--- Task goal ---
Repeat exactly, and only, the lines below starting at the line that contains "building: none -> [161,158,257,335]" and ending at the line that contains "building: [332,626,404,765] -> none", inclusive of both.
Start of Block
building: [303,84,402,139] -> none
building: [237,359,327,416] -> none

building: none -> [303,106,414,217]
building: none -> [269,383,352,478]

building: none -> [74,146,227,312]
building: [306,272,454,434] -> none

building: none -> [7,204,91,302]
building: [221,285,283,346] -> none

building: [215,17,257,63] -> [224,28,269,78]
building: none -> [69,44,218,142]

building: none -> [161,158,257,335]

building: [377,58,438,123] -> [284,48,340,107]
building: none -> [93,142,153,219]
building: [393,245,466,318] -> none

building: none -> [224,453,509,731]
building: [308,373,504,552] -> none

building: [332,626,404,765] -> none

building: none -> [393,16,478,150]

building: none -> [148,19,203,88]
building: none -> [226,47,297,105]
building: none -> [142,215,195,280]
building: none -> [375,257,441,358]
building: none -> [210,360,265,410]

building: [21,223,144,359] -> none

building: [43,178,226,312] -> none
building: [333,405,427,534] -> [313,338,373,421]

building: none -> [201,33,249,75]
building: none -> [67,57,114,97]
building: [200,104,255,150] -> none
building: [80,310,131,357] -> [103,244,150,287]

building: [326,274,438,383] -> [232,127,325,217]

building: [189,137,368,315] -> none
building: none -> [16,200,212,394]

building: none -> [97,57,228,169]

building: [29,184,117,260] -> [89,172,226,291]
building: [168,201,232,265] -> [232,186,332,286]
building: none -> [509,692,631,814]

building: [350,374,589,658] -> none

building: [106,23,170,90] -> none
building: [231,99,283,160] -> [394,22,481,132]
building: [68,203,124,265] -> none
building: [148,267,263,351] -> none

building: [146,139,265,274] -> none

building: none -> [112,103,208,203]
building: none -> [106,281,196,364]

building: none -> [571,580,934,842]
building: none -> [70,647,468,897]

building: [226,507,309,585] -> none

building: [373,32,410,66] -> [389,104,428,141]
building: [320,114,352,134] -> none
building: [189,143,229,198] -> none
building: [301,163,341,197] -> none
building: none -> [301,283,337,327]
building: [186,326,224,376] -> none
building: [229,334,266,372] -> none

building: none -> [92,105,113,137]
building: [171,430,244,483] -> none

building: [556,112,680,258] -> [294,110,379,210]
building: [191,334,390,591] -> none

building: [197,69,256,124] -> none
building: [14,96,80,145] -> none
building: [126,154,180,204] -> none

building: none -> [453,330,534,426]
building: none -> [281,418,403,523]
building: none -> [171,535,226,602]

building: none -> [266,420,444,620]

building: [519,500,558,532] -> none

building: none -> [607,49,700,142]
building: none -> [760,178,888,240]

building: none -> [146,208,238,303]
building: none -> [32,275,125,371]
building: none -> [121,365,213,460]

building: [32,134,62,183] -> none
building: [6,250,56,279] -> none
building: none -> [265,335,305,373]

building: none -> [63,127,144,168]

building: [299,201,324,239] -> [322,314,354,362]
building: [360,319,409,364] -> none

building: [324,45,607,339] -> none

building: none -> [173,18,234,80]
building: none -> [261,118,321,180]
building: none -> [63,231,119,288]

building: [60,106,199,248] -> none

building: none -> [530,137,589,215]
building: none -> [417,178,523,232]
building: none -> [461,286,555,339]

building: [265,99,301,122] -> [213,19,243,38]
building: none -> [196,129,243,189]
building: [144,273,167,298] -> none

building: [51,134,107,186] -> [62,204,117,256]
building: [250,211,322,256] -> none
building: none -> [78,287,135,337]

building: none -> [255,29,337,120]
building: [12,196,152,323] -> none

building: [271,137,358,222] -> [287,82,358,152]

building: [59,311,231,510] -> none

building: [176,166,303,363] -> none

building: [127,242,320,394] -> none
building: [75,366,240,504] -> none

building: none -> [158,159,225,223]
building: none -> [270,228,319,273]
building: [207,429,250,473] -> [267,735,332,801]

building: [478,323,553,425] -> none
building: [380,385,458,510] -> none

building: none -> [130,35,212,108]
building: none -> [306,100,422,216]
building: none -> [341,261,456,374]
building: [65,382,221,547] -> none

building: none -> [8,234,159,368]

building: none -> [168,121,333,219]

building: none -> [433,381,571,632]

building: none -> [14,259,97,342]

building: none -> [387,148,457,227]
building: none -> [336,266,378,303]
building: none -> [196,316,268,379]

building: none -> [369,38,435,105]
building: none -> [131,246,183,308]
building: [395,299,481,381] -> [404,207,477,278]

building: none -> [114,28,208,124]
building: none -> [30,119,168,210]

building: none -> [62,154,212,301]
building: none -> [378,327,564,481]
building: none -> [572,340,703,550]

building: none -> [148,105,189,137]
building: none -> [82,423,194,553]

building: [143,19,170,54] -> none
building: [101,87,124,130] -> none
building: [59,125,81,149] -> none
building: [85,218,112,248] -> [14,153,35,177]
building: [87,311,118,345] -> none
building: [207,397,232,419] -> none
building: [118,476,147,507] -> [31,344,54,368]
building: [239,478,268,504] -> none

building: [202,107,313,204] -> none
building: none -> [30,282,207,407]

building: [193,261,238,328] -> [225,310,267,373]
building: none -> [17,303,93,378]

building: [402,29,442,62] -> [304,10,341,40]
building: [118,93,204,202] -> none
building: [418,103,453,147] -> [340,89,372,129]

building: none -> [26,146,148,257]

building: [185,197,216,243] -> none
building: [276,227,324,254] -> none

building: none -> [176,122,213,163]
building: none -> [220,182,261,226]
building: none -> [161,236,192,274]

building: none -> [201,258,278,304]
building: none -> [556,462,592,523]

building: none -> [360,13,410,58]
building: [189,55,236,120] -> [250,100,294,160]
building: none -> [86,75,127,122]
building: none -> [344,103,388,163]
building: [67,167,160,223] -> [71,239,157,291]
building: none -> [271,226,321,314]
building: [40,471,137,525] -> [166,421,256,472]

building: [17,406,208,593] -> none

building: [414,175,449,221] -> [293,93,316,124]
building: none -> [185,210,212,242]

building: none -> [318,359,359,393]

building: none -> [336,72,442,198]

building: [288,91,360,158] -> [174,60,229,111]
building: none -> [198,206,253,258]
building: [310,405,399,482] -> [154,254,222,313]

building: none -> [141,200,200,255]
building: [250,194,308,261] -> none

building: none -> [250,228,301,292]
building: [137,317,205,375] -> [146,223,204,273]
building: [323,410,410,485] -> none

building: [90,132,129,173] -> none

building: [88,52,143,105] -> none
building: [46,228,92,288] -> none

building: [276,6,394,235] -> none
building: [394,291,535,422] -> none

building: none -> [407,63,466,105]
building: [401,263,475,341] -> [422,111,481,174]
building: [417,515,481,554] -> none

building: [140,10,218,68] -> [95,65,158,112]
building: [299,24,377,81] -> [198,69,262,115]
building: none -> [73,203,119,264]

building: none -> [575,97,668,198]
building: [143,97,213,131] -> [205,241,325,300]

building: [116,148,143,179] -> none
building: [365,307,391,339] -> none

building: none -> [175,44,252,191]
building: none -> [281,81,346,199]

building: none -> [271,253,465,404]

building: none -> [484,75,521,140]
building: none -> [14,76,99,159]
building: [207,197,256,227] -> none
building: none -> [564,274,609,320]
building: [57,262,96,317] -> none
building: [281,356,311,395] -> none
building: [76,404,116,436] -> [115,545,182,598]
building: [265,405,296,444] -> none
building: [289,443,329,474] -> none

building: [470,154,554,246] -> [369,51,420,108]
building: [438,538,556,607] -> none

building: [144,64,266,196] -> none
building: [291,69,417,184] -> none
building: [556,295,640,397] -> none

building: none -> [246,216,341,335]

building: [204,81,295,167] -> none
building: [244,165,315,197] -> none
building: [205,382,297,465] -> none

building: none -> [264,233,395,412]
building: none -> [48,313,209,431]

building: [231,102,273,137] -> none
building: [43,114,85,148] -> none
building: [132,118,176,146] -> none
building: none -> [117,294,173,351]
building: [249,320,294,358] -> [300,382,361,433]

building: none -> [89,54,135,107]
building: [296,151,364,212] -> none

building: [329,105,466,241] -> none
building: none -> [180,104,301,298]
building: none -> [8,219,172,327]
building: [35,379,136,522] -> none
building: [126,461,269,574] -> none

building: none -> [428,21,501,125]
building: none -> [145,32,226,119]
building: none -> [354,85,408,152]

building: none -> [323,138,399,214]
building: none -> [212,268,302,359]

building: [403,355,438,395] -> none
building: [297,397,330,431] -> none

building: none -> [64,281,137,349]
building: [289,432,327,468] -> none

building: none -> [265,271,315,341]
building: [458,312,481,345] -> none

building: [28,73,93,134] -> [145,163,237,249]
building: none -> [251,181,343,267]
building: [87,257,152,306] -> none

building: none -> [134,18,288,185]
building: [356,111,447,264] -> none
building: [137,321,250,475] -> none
End of Block
--- Answer section ---
building: none -> [161,158,257,335]

building: [377,58,438,123] -> [284,48,340,107]
building: none -> [93,142,153,219]
building: [393,245,466,318] -> none

building: none -> [224,453,509,731]
building: [308,373,504,552] -> none

building: [332,626,404,765] -> none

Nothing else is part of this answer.